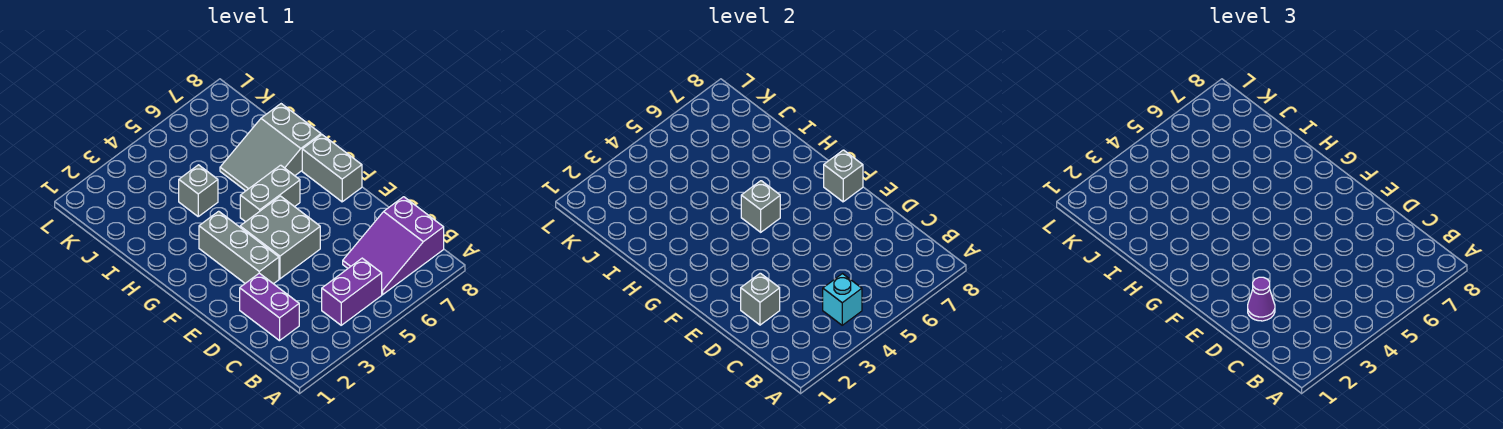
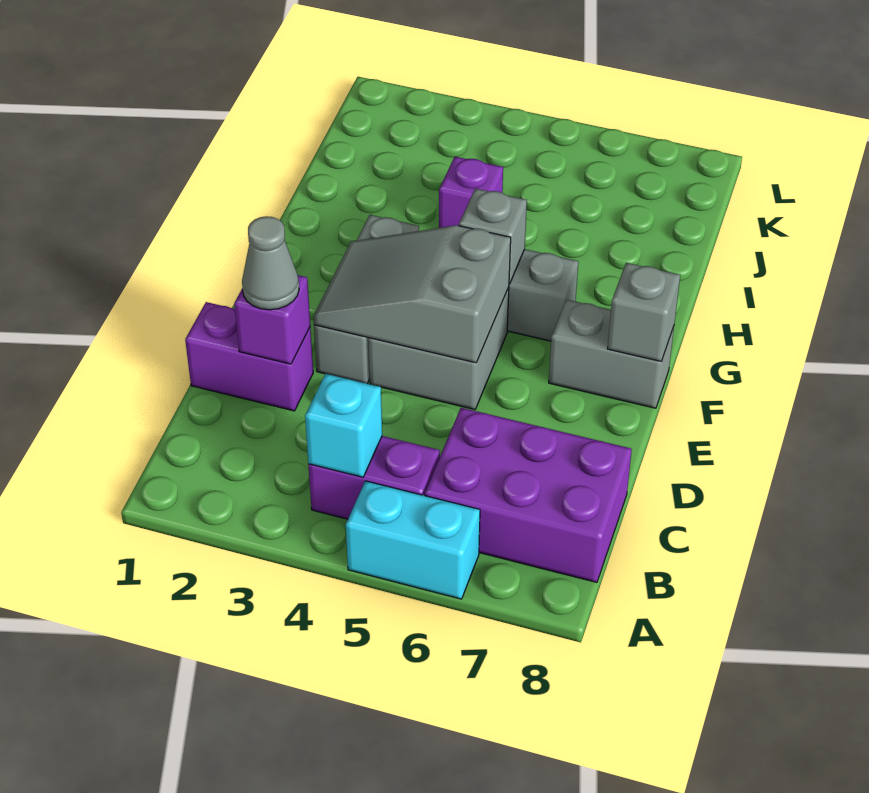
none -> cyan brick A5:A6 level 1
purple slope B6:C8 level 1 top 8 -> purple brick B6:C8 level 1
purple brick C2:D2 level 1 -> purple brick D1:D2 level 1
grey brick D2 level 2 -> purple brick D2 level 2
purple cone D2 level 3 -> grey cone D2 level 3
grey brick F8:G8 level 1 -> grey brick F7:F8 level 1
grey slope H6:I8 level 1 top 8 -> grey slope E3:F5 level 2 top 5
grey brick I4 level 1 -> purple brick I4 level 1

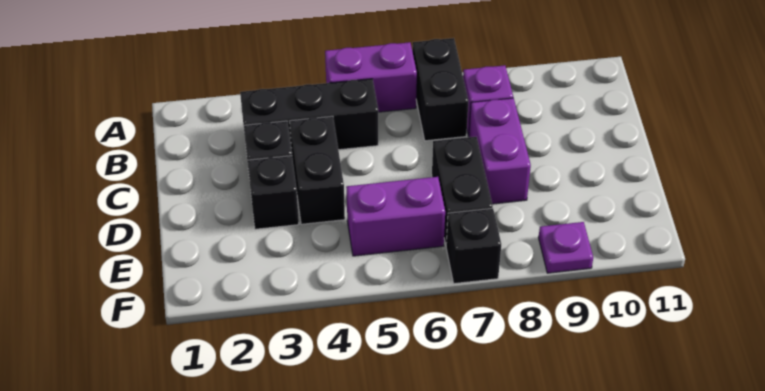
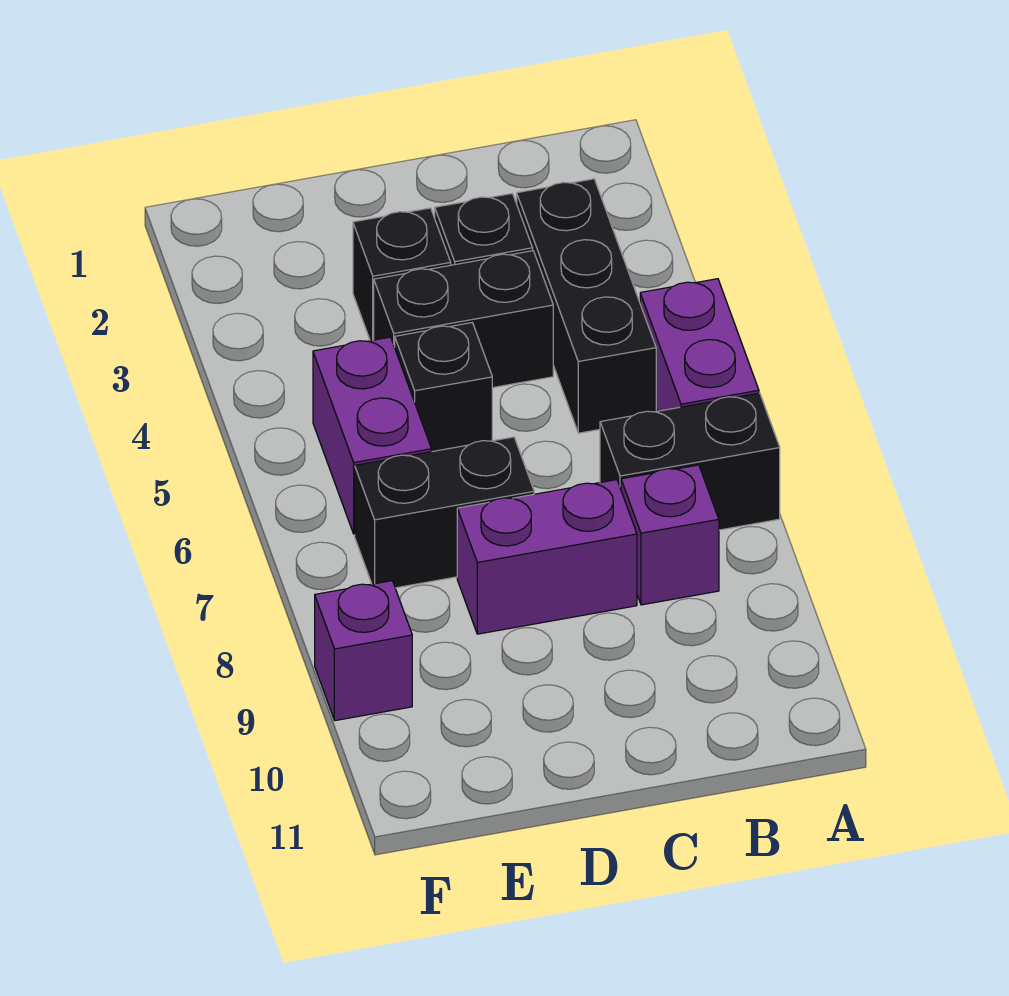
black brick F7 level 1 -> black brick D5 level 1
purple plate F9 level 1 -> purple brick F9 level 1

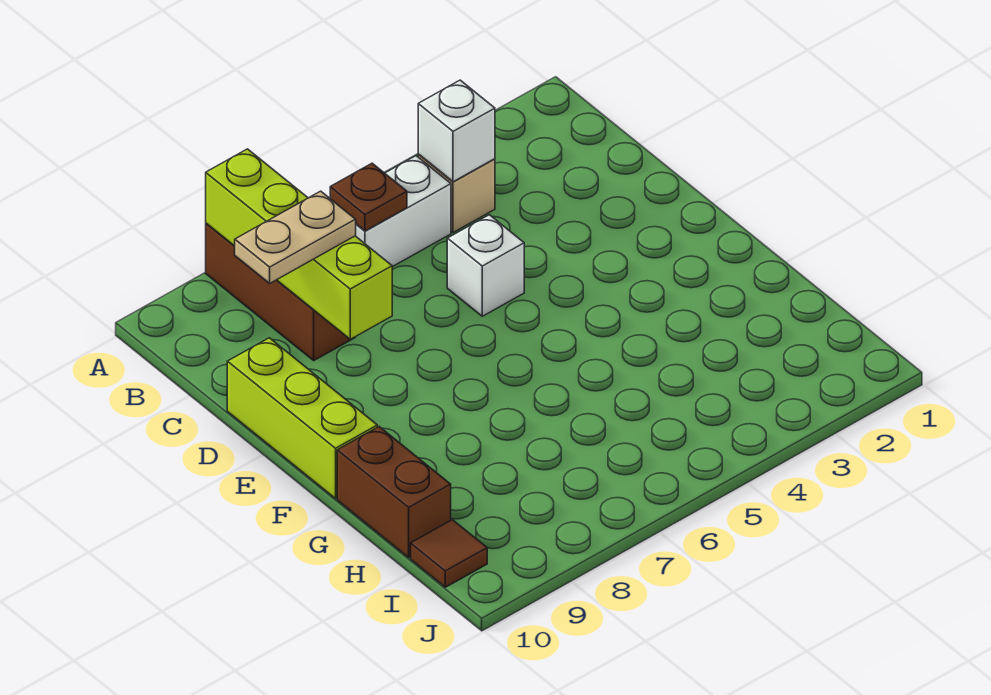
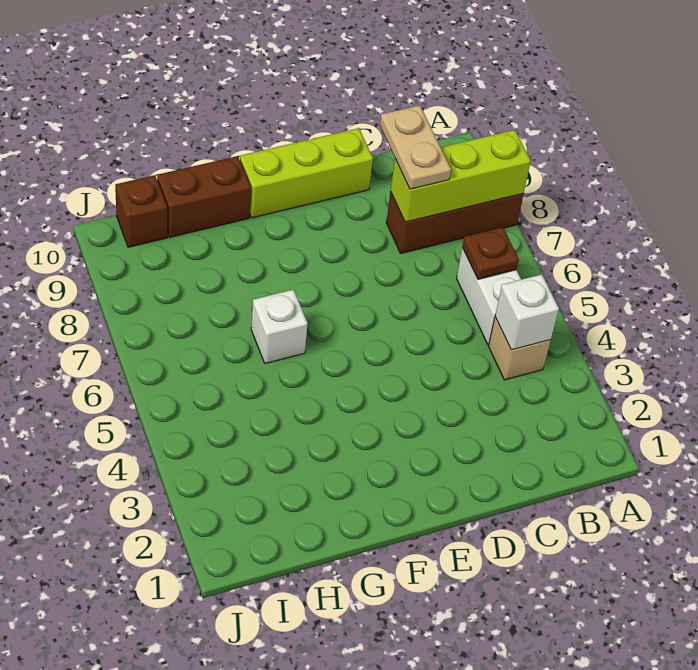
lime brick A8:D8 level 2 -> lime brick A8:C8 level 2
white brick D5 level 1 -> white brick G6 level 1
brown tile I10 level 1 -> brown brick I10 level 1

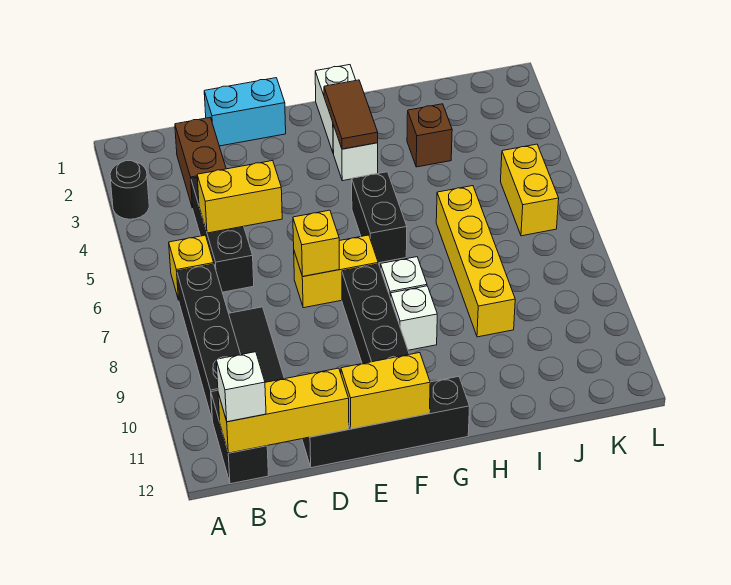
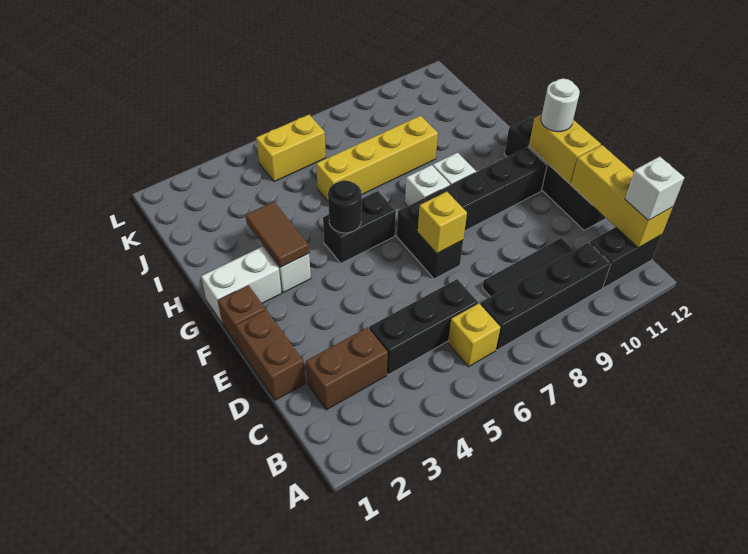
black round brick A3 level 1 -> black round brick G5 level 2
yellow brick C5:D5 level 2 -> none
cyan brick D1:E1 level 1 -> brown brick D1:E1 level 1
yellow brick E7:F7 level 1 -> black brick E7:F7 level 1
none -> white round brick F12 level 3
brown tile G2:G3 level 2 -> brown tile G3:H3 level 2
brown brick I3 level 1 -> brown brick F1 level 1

....................

What is needed
Excluding the pictures, reproduce every entry exactly as given.

Your response
none -> cyan brick A5:A6 level 1
purple slope B6:C8 level 1 top 8 -> purple brick B6:C8 level 1
purple brick C2:D2 level 1 -> purple brick D1:D2 level 1
grey brick D2 level 2 -> purple brick D2 level 2
purple cone D2 level 3 -> grey cone D2 level 3
grey brick F8:G8 level 1 -> grey brick F7:F8 level 1
grey slope H6:I8 level 1 top 8 -> grey slope E3:F5 level 2 top 5
grey brick I4 level 1 -> purple brick I4 level 1

black brick F7 level 1 -> black brick D5 level 1
purple plate F9 level 1 -> purple brick F9 level 1

lime brick A8:D8 level 2 -> lime brick A8:C8 level 2
white brick D5 level 1 -> white brick G6 level 1
brown tile I10 level 1 -> brown brick I10 level 1

black round brick A3 level 1 -> black round brick G5 level 2
yellow brick C5:D5 level 2 -> none
cyan brick D1:E1 level 1 -> brown brick D1:E1 level 1
yellow brick E7:F7 level 1 -> black brick E7:F7 level 1
none -> white round brick F12 level 3
brown tile G2:G3 level 2 -> brown tile G3:H3 level 2
brown brick I3 level 1 -> brown brick F1 level 1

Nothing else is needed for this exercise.